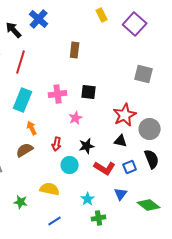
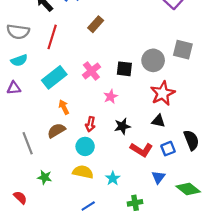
brown rectangle: (75, 50) -> (96, 24), moved, turned 35
pink cross: (58, 94) -> (91, 71), turned -30
cyan rectangle: (23, 100) -> (54, 77), turned 30
gray circle: (150, 129) -> (153, 60), moved
cyan circle: (70, 165) -> (85, 146), moved
cyan star: (88, 199) -> (113, 178), moved
green star: (21, 202) -> (45, 177), moved

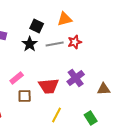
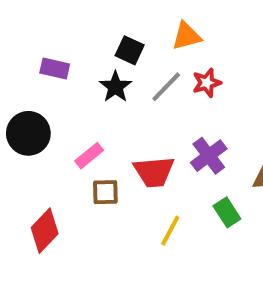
gray line: (55, 44) -> (166, 87), turned -36
green rectangle: (91, 118) -> (227, 212), moved

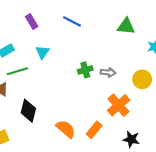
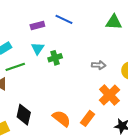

----------------------------------------

EXERCISE PROMPT: Everything in the listing above is to be given again exactly, apart from the pictures.

RESPONSE TO THIS TASK:
brown rectangle: (75, 50) -> (96, 24), moved, turned 35
pink cross: (58, 94) -> (91, 71), turned -30
cyan rectangle: (23, 100) -> (54, 77), turned 30
gray circle: (150, 129) -> (153, 60), moved
cyan circle: (70, 165) -> (85, 146), moved
cyan star: (88, 199) -> (113, 178), moved
green star: (21, 202) -> (45, 177), moved

gray line: (55, 44) -> (166, 87), turned -36
green rectangle: (91, 118) -> (227, 212), moved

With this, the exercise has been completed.